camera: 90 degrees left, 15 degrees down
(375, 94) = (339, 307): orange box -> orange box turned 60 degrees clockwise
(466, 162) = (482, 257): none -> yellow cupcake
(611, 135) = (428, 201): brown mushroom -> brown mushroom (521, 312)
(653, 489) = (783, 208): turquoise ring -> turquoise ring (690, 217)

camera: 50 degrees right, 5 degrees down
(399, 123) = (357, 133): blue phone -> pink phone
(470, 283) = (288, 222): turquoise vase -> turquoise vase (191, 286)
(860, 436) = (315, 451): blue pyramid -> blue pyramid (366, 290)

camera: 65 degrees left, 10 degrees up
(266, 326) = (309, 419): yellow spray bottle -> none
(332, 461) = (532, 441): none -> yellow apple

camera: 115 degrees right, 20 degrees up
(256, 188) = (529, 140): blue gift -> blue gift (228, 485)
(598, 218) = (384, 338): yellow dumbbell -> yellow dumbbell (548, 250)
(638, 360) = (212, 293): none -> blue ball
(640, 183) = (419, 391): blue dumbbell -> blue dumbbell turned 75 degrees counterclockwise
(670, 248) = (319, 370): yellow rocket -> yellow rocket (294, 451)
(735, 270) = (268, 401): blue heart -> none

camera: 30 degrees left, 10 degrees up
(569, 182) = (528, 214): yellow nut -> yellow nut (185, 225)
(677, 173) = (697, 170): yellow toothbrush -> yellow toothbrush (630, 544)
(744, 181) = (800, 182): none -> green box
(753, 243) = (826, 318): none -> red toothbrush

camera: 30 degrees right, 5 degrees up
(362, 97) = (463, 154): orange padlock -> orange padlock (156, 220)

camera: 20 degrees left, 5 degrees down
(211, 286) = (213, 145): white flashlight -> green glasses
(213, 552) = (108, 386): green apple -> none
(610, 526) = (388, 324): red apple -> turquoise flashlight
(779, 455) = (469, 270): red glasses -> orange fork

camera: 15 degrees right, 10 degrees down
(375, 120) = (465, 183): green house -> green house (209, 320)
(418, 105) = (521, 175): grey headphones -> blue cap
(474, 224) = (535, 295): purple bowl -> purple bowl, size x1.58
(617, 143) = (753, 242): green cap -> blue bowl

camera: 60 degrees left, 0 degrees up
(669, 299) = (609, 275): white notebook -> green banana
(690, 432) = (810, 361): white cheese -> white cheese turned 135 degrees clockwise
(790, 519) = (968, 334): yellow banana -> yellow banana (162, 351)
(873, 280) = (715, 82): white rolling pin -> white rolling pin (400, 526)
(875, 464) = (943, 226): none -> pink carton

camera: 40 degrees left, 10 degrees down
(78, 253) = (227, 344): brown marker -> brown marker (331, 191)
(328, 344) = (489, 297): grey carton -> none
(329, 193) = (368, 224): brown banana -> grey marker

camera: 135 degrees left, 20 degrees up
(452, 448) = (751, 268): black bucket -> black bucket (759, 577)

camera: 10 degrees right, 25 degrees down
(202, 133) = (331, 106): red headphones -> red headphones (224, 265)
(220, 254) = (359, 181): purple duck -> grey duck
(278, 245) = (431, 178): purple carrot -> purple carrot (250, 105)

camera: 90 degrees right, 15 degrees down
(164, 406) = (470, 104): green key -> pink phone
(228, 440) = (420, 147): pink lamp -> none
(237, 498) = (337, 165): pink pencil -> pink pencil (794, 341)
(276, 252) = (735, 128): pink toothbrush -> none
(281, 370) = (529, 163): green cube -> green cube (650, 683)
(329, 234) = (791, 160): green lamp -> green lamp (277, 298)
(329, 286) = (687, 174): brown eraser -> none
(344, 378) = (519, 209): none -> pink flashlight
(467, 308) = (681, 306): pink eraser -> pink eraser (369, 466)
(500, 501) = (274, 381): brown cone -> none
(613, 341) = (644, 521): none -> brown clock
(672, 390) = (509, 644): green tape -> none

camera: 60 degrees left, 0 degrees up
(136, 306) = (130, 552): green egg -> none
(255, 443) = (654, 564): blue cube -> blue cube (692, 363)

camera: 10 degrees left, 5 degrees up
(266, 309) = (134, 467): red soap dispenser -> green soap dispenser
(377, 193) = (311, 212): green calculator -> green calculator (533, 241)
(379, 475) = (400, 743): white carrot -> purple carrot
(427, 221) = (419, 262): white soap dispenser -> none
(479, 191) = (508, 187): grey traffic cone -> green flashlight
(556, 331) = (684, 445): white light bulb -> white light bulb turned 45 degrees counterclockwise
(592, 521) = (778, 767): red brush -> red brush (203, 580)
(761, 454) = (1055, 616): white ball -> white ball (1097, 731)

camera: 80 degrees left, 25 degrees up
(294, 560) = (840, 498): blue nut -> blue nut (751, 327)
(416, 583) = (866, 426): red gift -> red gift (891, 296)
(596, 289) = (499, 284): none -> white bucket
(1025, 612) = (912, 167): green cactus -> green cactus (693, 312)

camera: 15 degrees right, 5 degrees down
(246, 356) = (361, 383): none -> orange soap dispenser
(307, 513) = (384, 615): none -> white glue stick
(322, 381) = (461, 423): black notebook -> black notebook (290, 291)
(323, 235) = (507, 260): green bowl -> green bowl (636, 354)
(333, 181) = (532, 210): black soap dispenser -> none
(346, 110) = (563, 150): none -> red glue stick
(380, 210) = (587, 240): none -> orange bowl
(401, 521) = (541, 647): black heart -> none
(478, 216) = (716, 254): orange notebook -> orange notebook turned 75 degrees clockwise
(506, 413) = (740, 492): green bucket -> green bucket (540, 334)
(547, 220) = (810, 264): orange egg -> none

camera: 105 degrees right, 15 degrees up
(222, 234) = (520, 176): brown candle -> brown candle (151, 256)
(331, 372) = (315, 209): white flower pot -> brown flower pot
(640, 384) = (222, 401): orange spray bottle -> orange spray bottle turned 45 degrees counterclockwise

Problem details
Scan the records above for lines with the word "right". Then report how many there are, as a bare number.

Answer to this exercise
8